### Brief
Copy out the data word for word. The images are not part of the copy.

Top of Given records

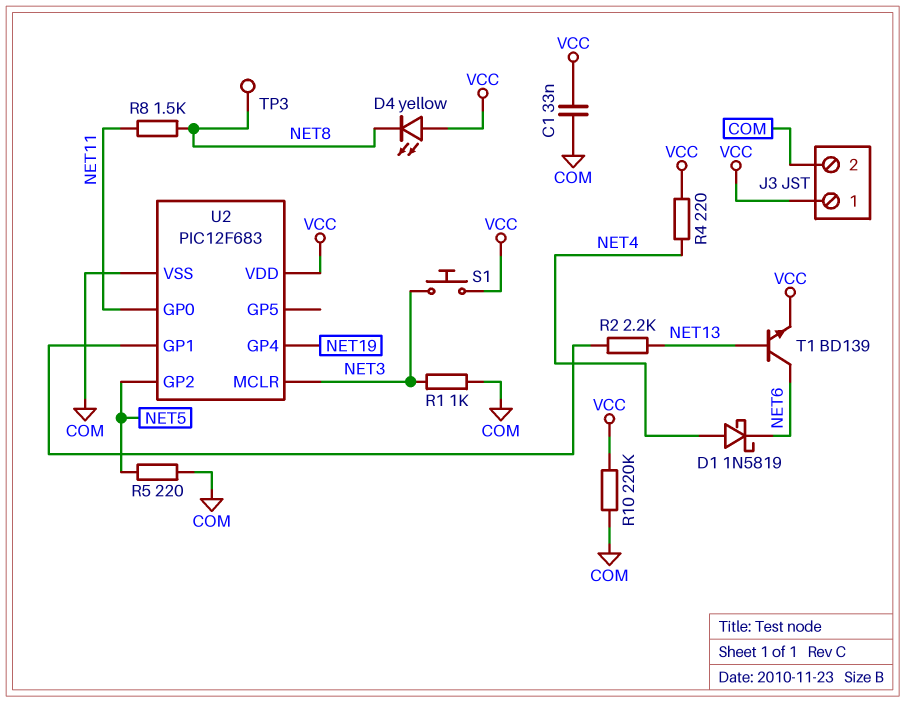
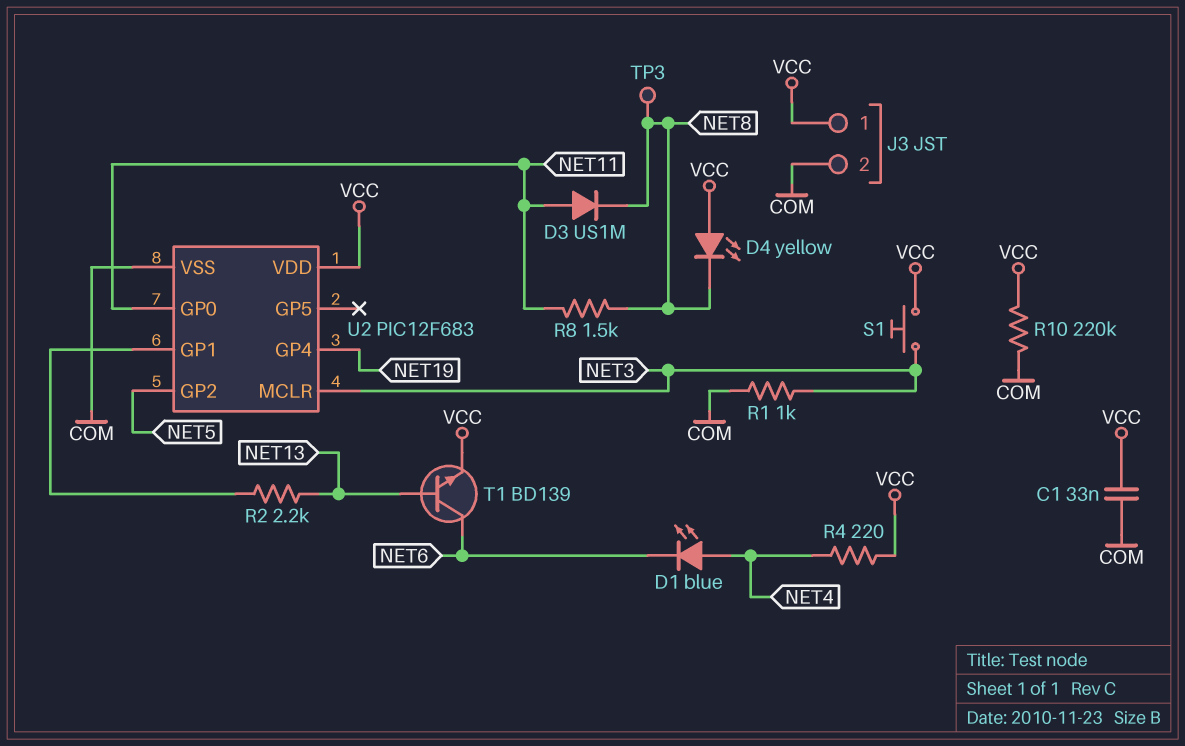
D1: schottky 1N5819 (A NET4, K NET6) -> LED blue (A NET4, K NET6)
D3: none -> diode US1M (A NET11, K NET8)
R5: 220 (COM, NET5) -> none

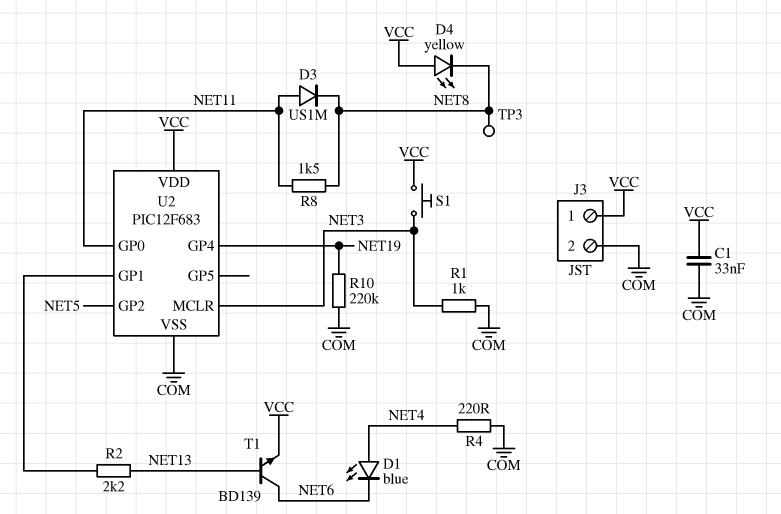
R4: 220 (NET4, VCC) -> 220 (COM, NET4)
R10: 220k (COM, VCC) -> 220k (COM, NET19)

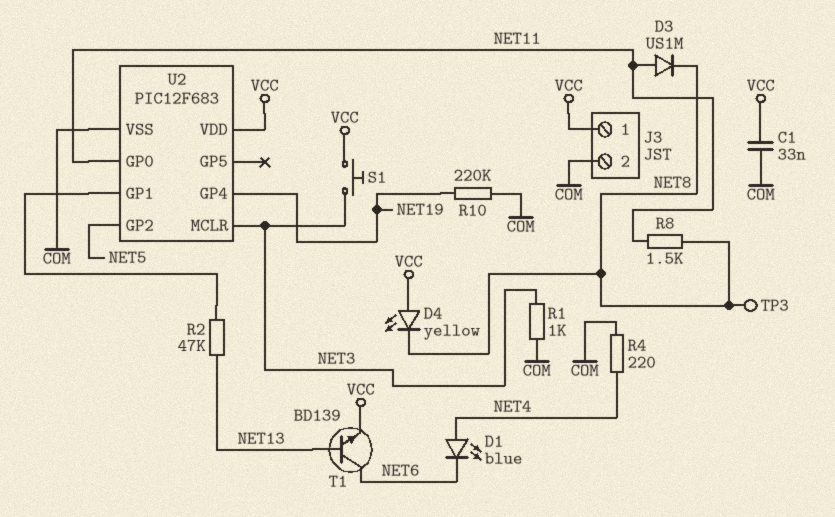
R2: 2.2k (NET13, U2/GP1) -> 47k (NET13, U2/GP1)

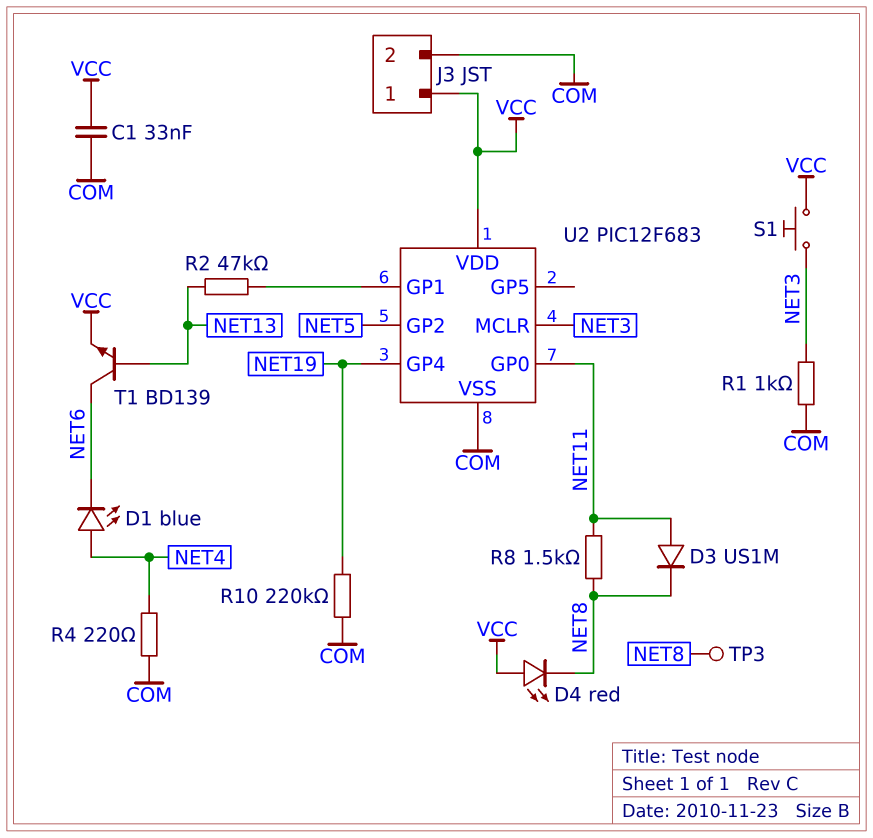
D4: LED yellow (A VCC, K NET8) -> LED red (A VCC, K NET8)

Bottom of Given records

### Answer space
D1: schottky 1N5819 (A NET4, K NET6) -> LED blue (A NET4, K NET6)
D3: none -> diode US1M (A NET11, K NET8)
R5: 220 (COM, NET5) -> none

R4: 220 (NET4, VCC) -> 220 (COM, NET4)
R10: 220k (COM, VCC) -> 220k (COM, NET19)

R2: 2.2k (NET13, U2/GP1) -> 47k (NET13, U2/GP1)

D4: LED yellow (A VCC, K NET8) -> LED red (A VCC, K NET8)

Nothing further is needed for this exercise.